(Records from a dataset)

^^^^

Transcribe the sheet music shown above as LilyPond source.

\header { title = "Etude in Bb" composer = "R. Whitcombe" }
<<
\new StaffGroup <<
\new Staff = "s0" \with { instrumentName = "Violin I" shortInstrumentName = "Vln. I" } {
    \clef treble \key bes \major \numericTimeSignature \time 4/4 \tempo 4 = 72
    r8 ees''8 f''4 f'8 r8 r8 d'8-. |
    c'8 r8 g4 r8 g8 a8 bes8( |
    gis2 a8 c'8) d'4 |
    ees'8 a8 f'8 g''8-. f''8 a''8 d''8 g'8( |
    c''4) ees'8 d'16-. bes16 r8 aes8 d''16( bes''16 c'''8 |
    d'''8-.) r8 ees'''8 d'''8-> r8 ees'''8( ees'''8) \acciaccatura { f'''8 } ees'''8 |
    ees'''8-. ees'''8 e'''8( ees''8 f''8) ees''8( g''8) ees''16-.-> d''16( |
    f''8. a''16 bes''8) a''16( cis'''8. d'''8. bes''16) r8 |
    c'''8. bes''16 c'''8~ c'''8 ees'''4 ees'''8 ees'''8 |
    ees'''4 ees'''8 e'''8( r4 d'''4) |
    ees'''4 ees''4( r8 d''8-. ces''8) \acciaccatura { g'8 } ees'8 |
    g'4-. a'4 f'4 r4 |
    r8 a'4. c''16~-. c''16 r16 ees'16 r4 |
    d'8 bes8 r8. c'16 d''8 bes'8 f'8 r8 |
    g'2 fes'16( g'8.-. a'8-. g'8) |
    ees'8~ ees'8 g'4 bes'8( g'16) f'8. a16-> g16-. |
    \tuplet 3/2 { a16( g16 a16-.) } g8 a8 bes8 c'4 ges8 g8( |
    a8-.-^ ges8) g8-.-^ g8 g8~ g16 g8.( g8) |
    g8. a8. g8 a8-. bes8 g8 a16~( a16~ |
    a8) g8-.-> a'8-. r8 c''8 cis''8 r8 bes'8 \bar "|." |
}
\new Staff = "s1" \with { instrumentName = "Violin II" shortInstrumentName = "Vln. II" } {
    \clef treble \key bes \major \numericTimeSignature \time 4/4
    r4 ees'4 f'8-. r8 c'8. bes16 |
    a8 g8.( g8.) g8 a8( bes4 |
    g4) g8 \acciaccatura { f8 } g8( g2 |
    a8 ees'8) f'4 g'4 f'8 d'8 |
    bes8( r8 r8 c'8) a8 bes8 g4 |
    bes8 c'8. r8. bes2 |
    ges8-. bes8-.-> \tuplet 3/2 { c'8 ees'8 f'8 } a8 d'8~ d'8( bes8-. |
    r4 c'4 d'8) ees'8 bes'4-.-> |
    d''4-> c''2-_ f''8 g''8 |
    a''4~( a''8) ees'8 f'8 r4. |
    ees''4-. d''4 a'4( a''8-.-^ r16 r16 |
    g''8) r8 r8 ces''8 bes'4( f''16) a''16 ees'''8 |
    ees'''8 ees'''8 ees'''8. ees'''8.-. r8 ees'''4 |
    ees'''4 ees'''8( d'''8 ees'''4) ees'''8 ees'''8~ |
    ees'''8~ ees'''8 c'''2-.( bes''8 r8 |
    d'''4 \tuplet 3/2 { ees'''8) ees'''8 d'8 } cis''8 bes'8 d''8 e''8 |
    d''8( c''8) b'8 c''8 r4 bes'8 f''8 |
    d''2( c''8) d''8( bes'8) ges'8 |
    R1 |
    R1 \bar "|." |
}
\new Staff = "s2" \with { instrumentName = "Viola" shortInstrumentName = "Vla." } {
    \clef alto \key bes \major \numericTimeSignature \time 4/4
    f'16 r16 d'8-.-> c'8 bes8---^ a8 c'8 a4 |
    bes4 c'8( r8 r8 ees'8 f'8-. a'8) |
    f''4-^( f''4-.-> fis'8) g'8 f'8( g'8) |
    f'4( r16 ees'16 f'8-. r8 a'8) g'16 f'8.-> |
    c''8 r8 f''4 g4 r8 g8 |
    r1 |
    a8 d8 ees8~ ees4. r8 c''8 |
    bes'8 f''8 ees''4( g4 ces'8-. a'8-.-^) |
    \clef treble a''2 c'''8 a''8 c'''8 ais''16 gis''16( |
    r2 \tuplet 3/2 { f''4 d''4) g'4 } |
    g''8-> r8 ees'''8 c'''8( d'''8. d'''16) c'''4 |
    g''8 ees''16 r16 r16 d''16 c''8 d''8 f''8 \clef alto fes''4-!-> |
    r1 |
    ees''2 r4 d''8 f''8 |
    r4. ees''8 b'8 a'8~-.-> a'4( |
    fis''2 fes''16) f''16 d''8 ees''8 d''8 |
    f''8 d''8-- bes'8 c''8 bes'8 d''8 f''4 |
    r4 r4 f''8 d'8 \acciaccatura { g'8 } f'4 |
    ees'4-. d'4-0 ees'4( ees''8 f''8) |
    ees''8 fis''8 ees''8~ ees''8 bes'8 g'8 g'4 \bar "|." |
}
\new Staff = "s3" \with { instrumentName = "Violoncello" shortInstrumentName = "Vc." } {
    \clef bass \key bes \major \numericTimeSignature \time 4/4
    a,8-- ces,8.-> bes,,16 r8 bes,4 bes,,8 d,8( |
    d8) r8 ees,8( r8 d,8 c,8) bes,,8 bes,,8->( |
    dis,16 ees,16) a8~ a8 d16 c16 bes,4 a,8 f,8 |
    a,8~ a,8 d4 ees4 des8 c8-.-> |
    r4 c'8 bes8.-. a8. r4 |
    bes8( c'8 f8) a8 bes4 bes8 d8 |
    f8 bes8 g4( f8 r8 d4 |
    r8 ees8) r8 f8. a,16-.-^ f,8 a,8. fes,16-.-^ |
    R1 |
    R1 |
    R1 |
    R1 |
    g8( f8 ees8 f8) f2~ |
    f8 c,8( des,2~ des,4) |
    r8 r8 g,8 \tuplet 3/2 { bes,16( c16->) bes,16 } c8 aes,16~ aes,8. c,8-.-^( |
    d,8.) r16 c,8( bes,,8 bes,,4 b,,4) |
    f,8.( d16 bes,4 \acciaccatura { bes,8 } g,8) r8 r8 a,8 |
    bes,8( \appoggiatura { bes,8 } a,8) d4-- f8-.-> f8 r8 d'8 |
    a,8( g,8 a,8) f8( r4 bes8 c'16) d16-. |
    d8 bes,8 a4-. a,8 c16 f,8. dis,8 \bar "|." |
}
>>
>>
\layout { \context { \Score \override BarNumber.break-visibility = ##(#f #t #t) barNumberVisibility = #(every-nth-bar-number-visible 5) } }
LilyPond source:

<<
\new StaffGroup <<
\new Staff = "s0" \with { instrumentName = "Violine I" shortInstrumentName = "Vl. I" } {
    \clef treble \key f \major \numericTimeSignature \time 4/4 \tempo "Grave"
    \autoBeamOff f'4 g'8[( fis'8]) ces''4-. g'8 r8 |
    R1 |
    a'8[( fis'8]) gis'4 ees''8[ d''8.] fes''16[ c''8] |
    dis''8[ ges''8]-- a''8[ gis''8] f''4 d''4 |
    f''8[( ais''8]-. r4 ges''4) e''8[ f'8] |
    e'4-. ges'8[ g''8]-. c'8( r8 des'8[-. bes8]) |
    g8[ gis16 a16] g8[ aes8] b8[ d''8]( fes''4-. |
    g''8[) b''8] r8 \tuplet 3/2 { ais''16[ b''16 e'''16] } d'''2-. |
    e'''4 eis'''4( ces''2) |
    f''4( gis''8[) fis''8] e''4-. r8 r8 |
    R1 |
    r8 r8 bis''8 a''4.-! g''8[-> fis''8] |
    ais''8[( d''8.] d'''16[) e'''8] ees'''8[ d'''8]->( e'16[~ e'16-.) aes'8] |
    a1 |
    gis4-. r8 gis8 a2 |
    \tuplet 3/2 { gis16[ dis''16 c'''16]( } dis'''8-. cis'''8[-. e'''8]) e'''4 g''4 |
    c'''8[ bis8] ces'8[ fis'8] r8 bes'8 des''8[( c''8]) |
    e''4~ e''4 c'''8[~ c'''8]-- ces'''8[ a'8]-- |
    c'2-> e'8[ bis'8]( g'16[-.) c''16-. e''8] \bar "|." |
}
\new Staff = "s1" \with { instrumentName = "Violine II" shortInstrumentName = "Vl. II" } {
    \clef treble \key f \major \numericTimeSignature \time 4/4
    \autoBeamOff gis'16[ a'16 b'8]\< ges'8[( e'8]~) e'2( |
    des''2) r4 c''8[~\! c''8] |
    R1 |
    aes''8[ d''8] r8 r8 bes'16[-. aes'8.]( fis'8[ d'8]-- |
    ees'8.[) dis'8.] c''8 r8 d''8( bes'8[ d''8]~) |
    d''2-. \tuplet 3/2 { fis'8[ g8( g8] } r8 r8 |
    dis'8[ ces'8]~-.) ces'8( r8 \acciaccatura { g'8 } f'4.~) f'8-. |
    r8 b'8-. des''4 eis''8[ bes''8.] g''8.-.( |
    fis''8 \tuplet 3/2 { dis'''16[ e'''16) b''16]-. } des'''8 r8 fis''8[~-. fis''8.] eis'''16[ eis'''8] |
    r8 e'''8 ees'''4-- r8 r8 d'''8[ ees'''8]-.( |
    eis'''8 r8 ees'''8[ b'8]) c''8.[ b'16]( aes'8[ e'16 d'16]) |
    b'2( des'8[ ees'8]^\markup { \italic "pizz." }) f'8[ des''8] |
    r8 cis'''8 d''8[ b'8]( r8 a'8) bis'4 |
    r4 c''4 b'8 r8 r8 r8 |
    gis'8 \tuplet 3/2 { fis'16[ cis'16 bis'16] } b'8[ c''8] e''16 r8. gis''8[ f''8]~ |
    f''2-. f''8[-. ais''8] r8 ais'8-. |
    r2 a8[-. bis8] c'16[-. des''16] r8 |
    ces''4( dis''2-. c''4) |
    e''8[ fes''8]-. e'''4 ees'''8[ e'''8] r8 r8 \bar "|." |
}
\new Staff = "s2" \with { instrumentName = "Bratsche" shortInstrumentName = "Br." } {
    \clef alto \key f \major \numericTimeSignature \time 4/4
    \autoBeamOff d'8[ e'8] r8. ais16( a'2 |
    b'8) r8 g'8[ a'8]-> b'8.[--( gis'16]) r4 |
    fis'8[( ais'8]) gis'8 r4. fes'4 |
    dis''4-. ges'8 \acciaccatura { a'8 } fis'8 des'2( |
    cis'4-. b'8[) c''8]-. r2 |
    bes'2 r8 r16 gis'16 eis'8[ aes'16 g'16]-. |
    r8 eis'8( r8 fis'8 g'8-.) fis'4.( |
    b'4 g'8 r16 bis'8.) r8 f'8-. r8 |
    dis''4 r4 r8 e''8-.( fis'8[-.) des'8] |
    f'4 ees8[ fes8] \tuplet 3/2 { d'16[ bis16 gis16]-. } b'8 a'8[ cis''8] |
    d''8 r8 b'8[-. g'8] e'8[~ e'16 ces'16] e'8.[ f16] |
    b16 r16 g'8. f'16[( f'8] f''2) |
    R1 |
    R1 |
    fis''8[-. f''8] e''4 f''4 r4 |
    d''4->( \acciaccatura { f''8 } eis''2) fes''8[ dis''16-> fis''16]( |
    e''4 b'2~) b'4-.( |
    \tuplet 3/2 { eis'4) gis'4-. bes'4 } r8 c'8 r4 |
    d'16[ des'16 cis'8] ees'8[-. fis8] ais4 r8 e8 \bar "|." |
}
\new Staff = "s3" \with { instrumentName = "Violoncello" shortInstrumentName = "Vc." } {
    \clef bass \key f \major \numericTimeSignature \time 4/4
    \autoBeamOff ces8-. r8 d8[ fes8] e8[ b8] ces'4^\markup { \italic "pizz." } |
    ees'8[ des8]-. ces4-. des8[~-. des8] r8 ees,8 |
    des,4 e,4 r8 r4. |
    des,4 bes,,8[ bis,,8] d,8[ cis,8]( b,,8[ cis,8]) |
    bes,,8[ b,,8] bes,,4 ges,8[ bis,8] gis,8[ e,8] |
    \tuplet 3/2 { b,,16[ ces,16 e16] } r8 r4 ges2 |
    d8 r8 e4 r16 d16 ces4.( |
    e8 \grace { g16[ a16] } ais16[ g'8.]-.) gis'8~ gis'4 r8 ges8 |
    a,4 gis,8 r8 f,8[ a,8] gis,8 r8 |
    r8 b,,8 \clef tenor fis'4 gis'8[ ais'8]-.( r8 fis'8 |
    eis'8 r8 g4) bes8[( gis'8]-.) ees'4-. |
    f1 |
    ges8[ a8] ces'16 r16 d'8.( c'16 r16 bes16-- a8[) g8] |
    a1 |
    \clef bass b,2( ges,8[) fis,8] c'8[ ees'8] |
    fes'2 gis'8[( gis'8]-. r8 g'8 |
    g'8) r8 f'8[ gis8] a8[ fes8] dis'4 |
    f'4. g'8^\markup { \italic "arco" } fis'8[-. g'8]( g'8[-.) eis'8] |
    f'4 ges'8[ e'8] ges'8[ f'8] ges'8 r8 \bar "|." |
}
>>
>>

^^^^

## [Description of the task]
Gather each line of the records above in which the string "tempo" appears.

## [Response to the task]
    \clef treble \key bes \major \numericTimeSignature \time 4/4 \tempo 4 = 72
    \clef treble \key f \major \numericTimeSignature \time 4/4 \tempo "Grave"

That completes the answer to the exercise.